• **REQUIRED WORK**
Once the line with "(1st from left)" is found, write it out along with each later line exactly, through the end of the entries, skipping every picture.

• **SOURCE DATA**
--- START ---
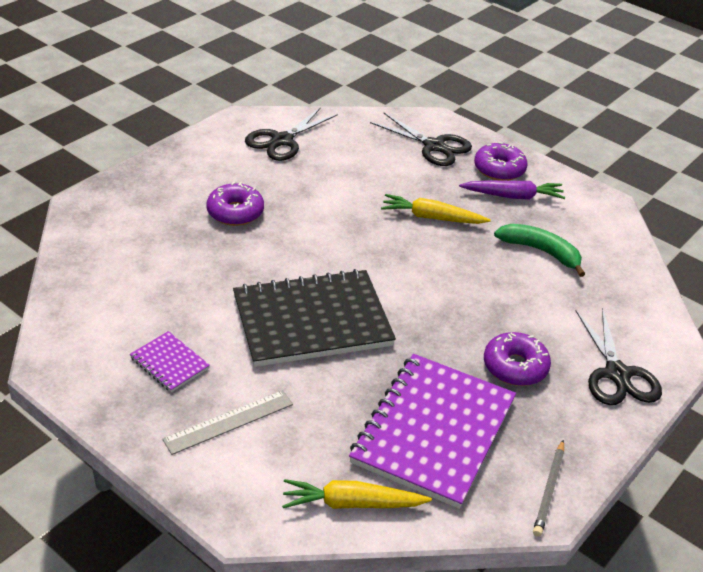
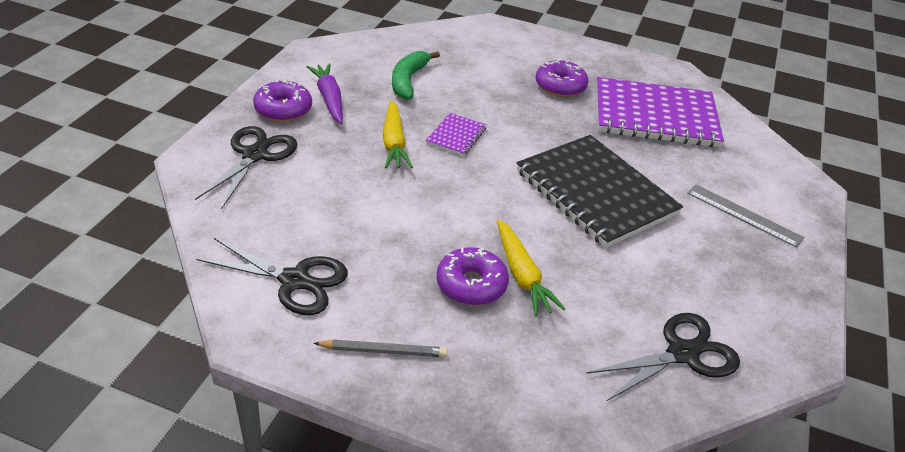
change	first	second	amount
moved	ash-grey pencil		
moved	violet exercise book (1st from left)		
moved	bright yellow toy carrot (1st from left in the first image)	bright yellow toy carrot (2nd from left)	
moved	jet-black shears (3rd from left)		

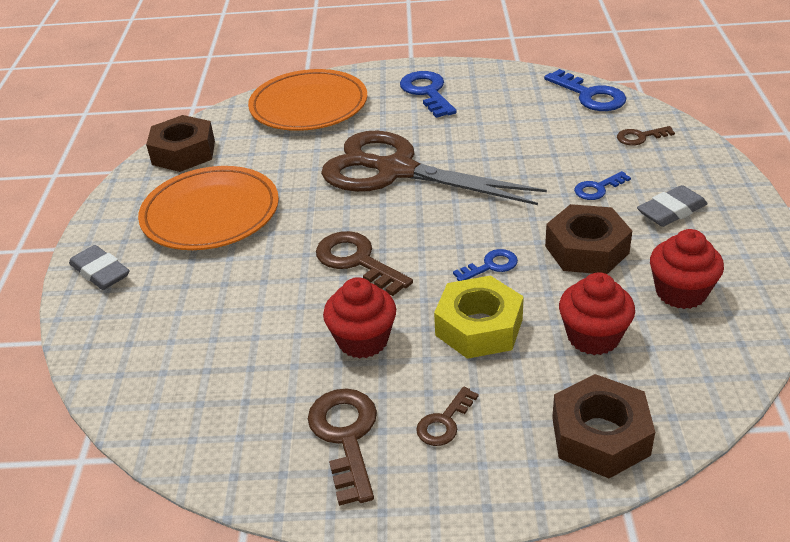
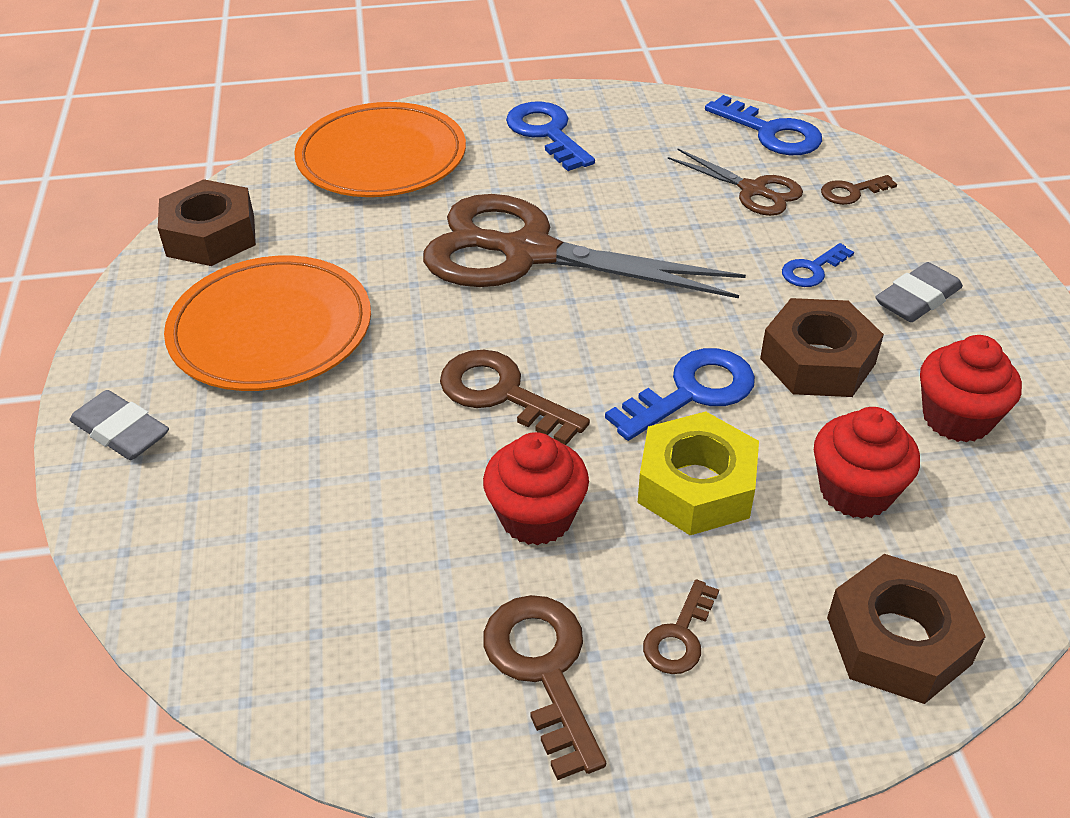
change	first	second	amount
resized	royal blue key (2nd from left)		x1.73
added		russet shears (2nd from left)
--- END ---
• **WRITTEN RESPONSE**
moved	violet exercise book (1st from left)		
moved	bright yellow toy carrot (1st from left in the first image)	bright yellow toy carrot (2nd from left)	
moved	jet-black shears (3rd from left)		

change	first	second	amount
resized	royal blue key (2nd from left)		x1.73
added		russet shears (2nd from left)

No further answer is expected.